Data to use >>
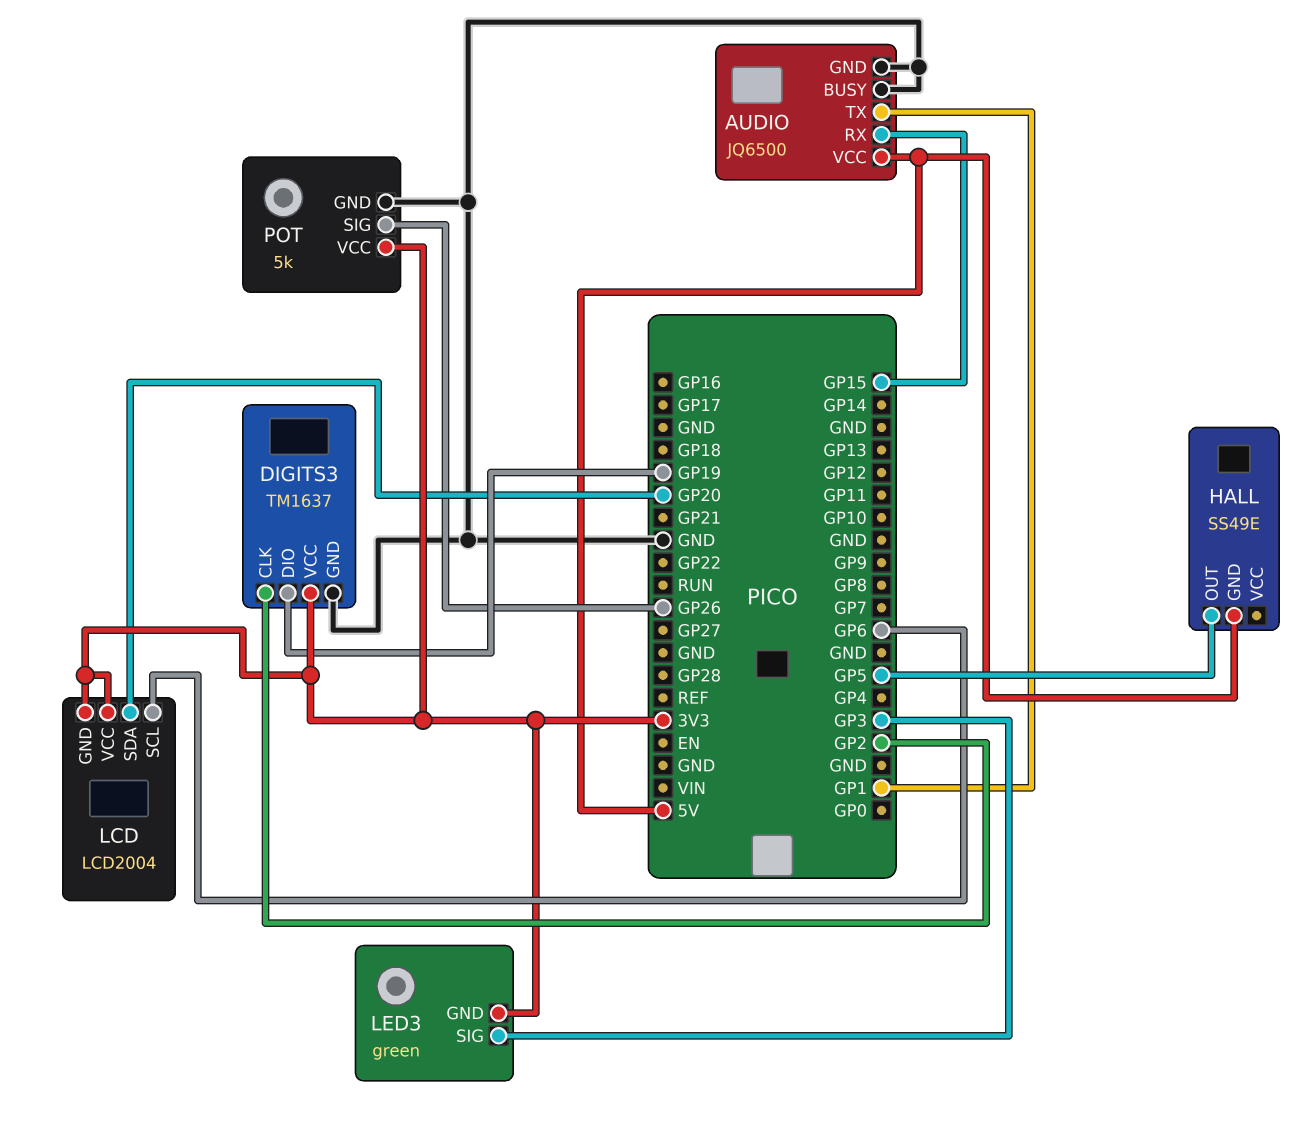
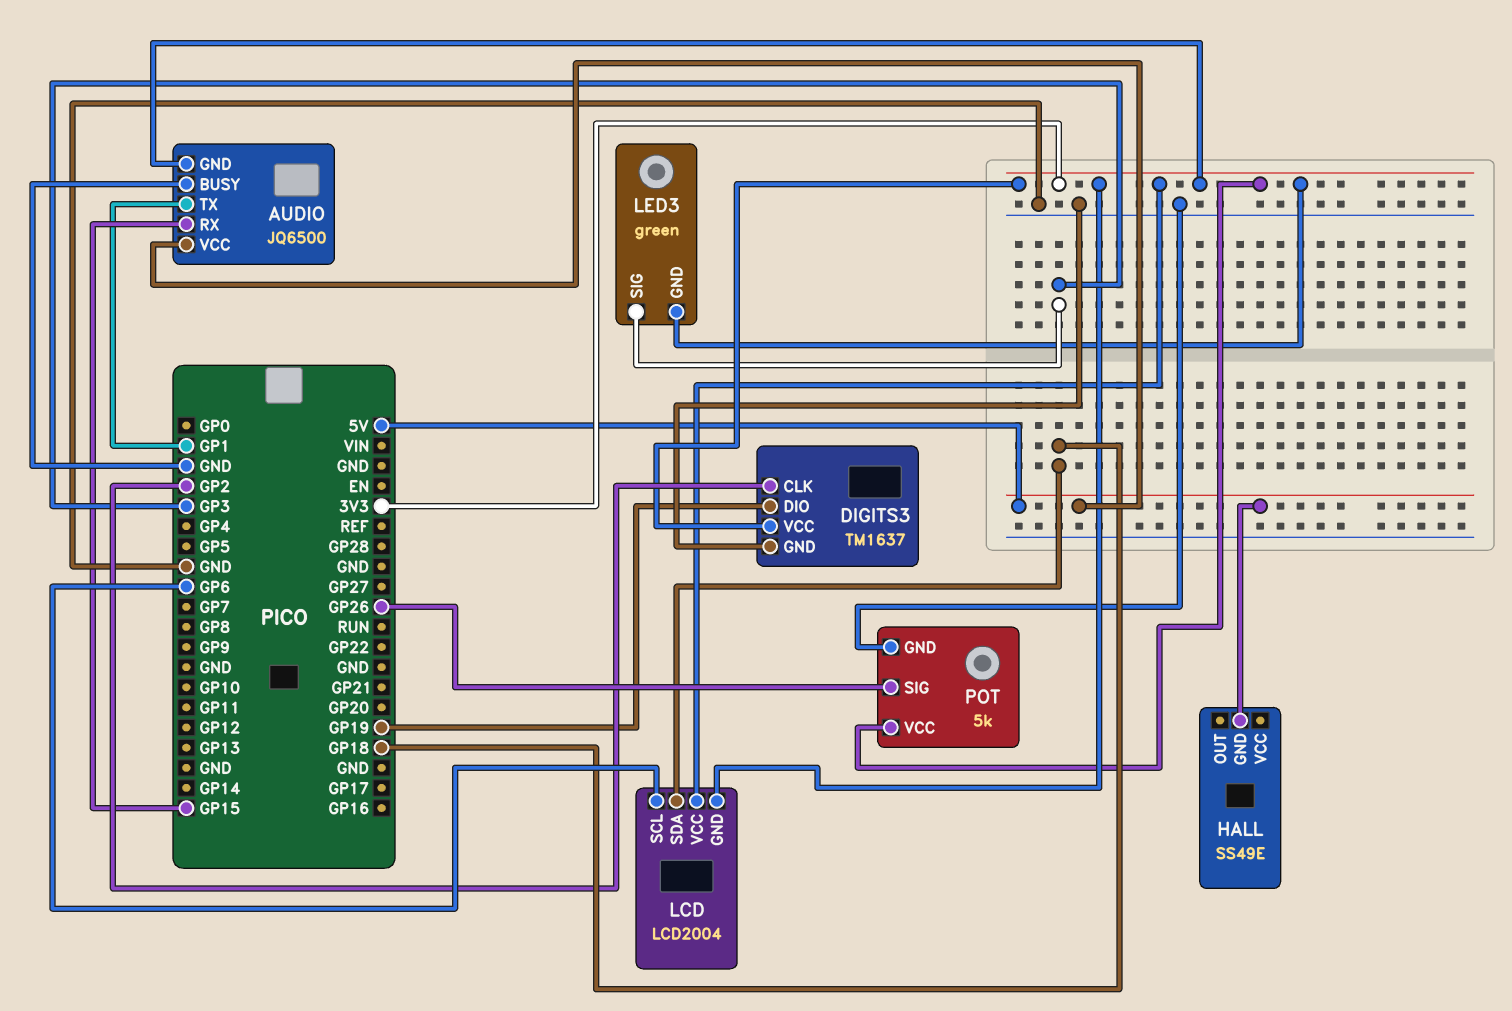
AUDIO pin GND: GND -> 3V3
HALL pin OUT: GP5 -> none
LCD pin SDA: GP20 -> GP18

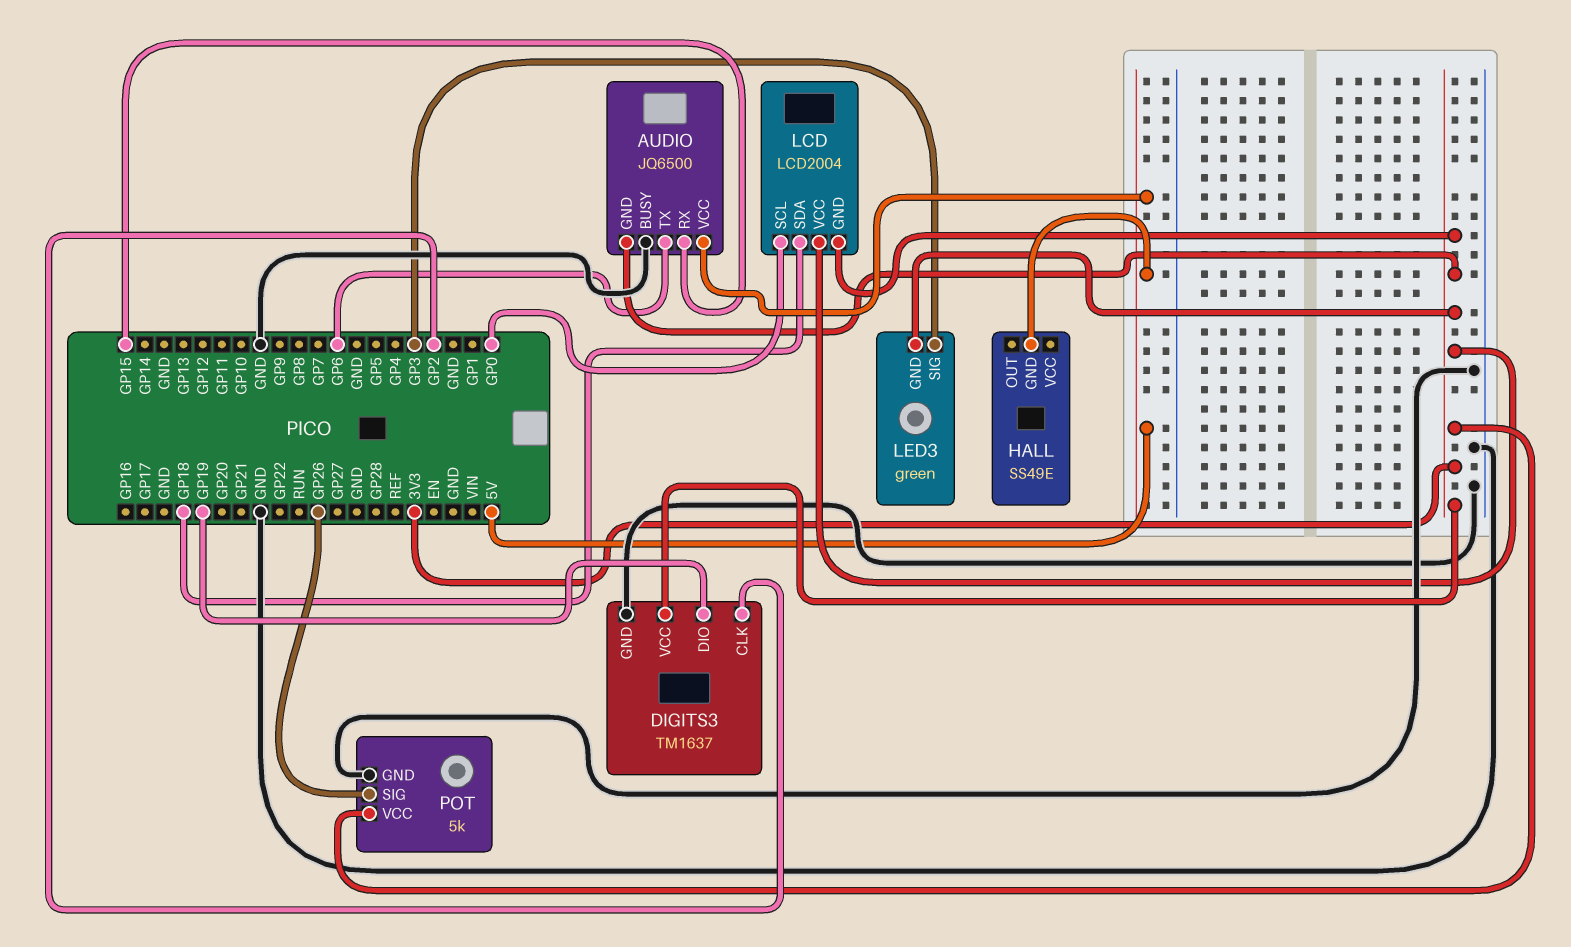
AUDIO pin TX: GP1 -> GP6
LCD pin SCL: GP6 -> GP0

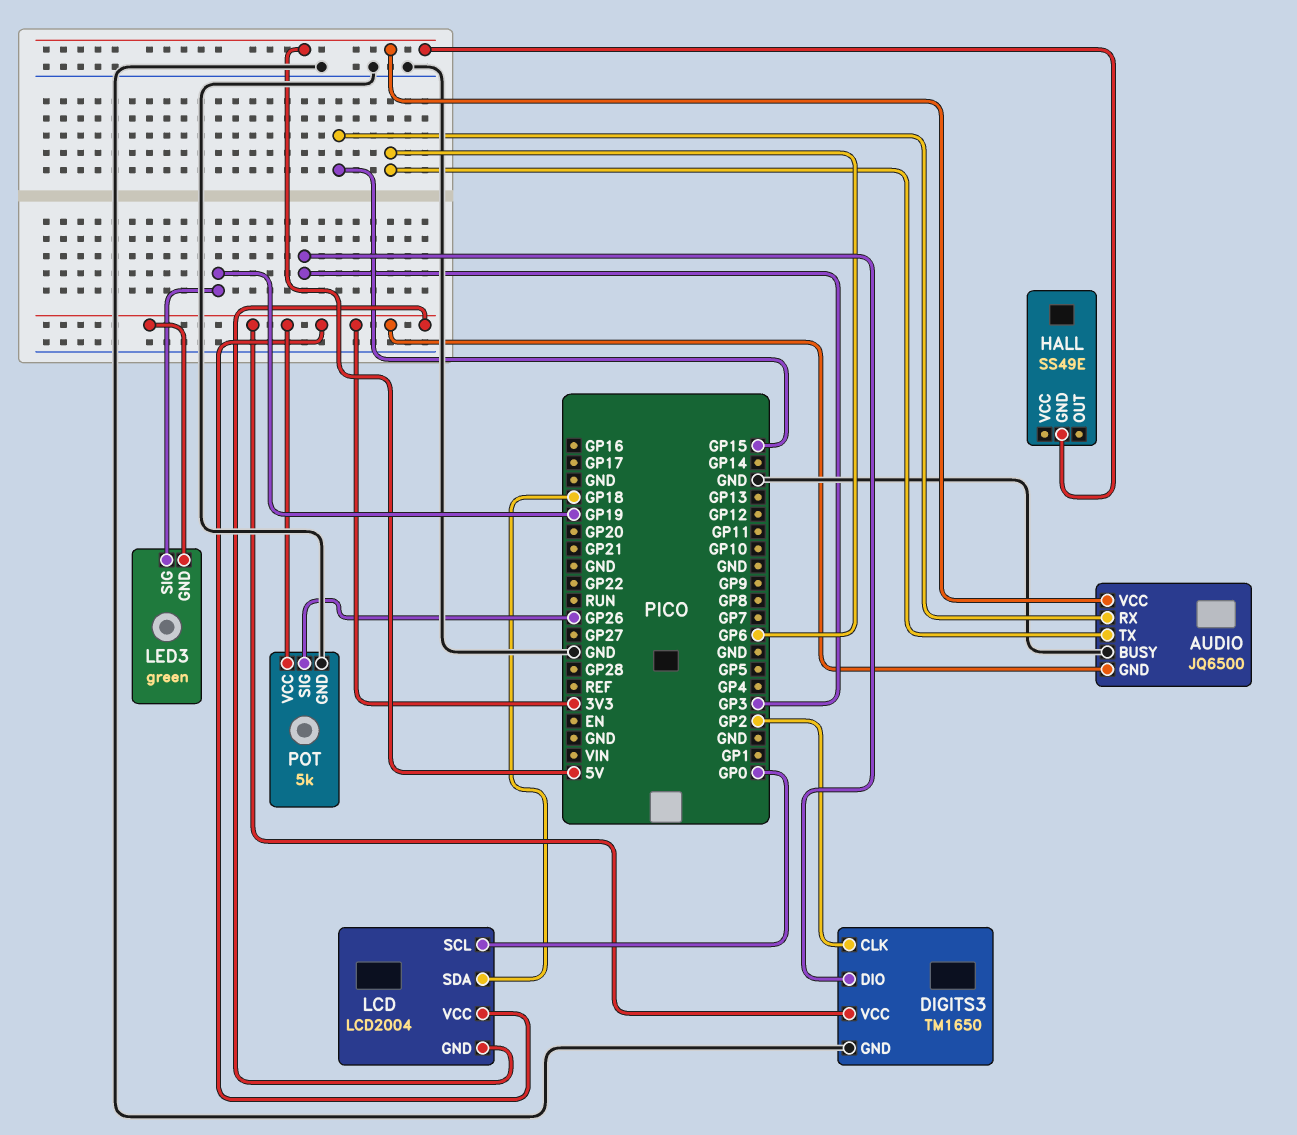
DIGITS3: TM1637 -> TM1650
DIGITS3 pin DIO: GP19 -> GP3
LED3 pin SIG: GP3 -> GP19

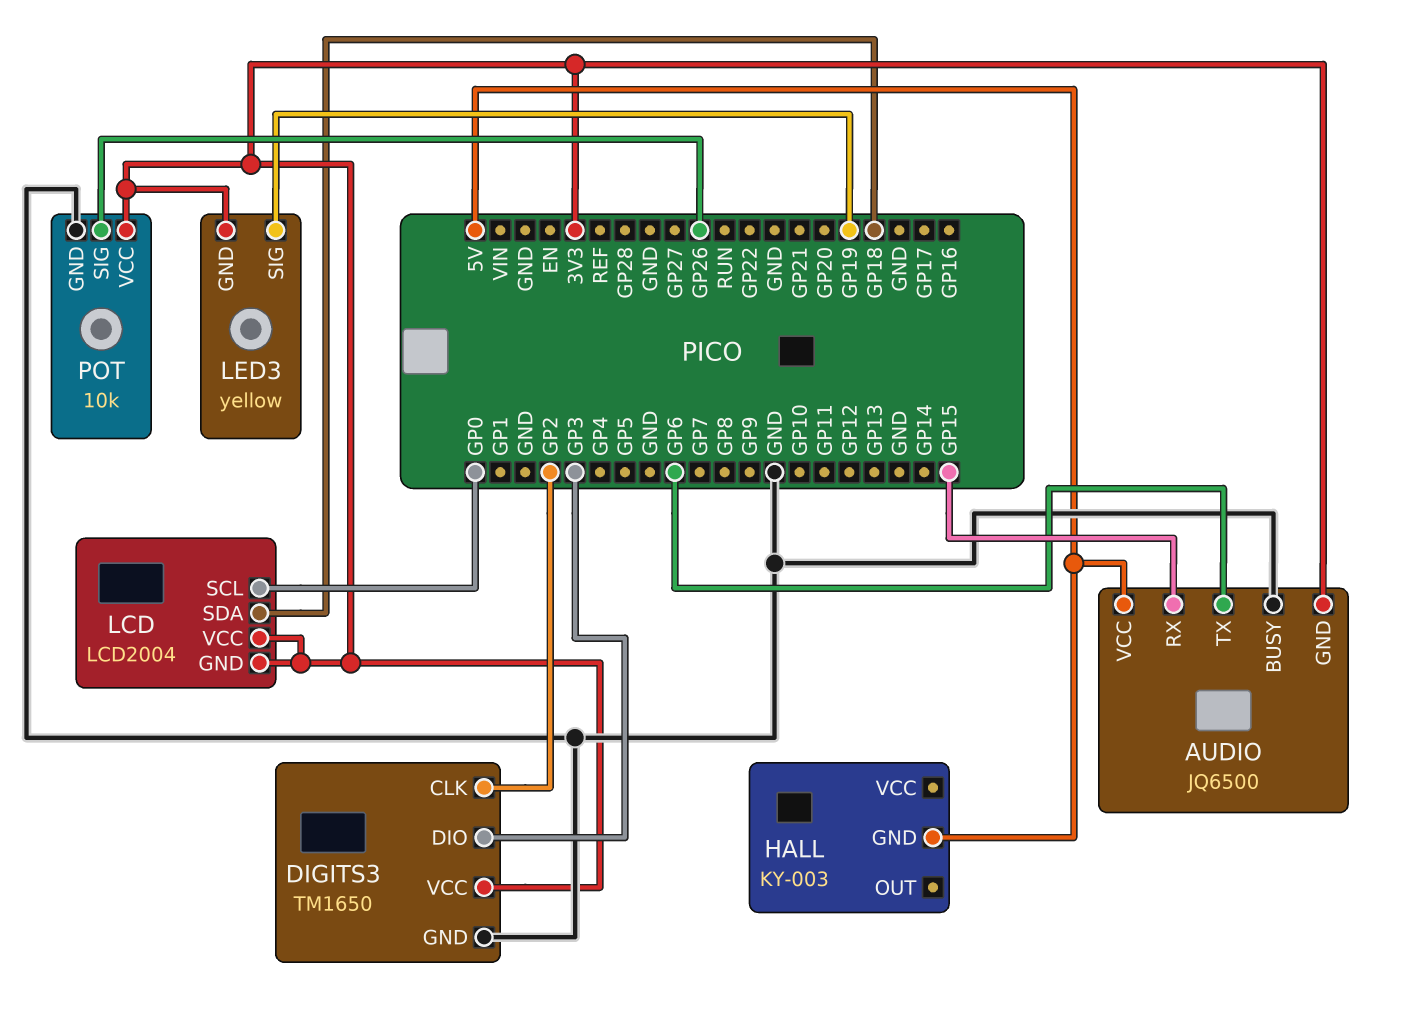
HALL: SS49E -> KY-003
LED3: green -> yellow
POT: 5k -> 10k

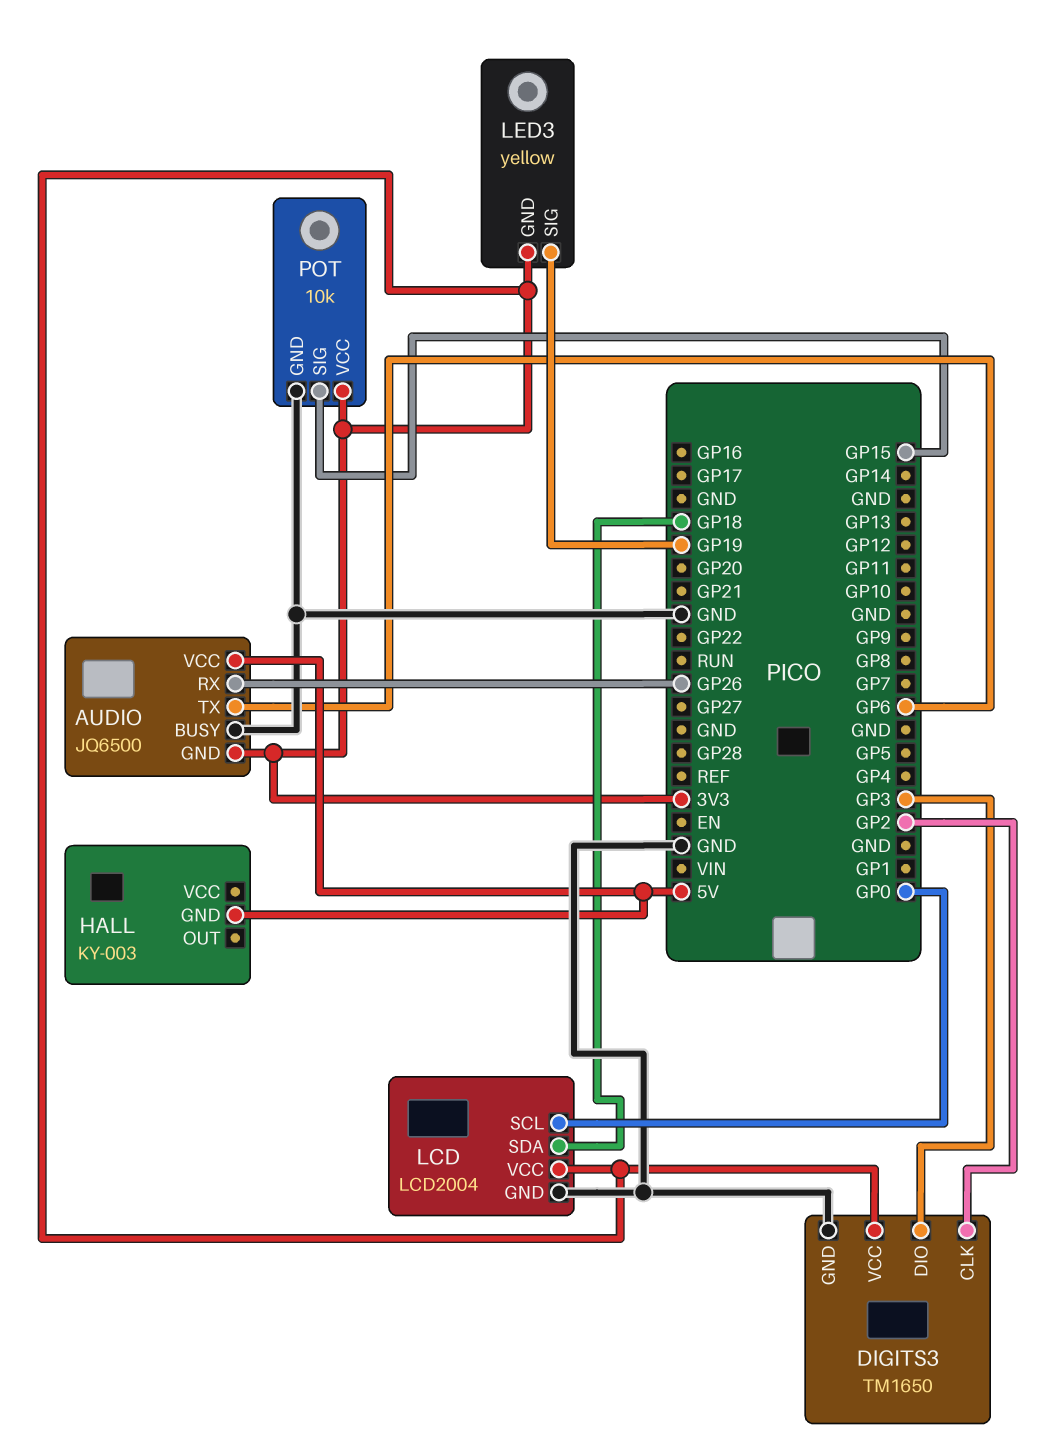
AUDIO pin RX: GP15 -> GP26
LCD pin GND: 3V3 -> GND
POT pin SIG: GP26 -> GP15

Required action >> Starting at the line that contains "AUDIO pin TX: GP1 -> GP6", write out every line through the end of the entries, both ends included, without any pictures.

Exercise answer >>
AUDIO pin TX: GP1 -> GP6
LCD pin SCL: GP6 -> GP0

DIGITS3: TM1637 -> TM1650
DIGITS3 pin DIO: GP19 -> GP3
LED3 pin SIG: GP3 -> GP19

HALL: SS49E -> KY-003
LED3: green -> yellow
POT: 5k -> 10k

AUDIO pin RX: GP15 -> GP26
LCD pin GND: 3V3 -> GND
POT pin SIG: GP26 -> GP15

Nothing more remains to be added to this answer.